### WHAT NEEDS TO BE DONE
Everything from the first line of the entries through the line containing "none -> white camera [163,189,235,274]" is to be retyped exactly, and nothing beyond it.

### DATA UNDER STUDY
= = =

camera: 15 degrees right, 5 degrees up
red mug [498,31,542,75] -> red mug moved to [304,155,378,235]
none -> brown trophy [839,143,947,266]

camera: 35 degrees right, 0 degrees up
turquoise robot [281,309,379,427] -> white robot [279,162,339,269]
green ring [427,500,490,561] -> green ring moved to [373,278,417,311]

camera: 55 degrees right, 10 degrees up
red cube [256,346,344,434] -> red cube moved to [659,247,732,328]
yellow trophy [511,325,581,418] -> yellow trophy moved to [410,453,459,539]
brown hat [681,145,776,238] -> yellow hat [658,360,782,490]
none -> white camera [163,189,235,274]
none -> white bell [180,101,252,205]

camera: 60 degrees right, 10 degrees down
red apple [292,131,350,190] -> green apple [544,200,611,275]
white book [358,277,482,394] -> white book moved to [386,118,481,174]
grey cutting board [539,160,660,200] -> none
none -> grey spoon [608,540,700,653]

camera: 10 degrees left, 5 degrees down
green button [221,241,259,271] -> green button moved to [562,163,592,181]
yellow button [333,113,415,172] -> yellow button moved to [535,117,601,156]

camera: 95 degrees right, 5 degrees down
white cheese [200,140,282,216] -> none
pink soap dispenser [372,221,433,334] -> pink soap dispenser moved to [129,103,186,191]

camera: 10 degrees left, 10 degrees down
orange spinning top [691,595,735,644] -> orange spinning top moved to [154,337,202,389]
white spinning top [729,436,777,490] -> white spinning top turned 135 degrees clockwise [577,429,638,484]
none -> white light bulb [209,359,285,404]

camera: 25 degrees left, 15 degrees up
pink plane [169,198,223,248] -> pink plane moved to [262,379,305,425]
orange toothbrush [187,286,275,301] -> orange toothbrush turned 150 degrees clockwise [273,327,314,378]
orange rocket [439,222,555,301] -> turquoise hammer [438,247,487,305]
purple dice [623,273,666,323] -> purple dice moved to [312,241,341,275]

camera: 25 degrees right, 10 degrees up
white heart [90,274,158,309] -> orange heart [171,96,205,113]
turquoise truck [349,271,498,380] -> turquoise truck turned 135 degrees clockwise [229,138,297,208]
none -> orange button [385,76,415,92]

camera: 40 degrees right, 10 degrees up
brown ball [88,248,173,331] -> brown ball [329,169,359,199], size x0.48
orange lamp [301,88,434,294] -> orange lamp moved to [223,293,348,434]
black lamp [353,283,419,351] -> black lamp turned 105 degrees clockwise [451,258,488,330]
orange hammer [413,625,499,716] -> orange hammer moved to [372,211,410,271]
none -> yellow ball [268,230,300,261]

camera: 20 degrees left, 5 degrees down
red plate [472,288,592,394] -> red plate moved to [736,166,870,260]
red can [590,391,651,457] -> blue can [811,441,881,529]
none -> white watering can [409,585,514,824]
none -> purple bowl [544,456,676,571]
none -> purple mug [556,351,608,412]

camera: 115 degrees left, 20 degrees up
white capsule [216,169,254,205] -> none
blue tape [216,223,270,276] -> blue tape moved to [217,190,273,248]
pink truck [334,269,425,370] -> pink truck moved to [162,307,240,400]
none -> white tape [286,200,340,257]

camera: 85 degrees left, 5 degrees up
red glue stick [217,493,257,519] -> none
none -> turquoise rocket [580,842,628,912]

= = =

### RESULT OF THE TASK
camera: 15 degrees right, 5 degrees up
red mug [498,31,542,75] -> red mug moved to [304,155,378,235]
none -> brown trophy [839,143,947,266]

camera: 35 degrees right, 0 degrees up
turquoise robot [281,309,379,427] -> white robot [279,162,339,269]
green ring [427,500,490,561] -> green ring moved to [373,278,417,311]

camera: 55 degrees right, 10 degrees up
red cube [256,346,344,434] -> red cube moved to [659,247,732,328]
yellow trophy [511,325,581,418] -> yellow trophy moved to [410,453,459,539]
brown hat [681,145,776,238] -> yellow hat [658,360,782,490]
none -> white camera [163,189,235,274]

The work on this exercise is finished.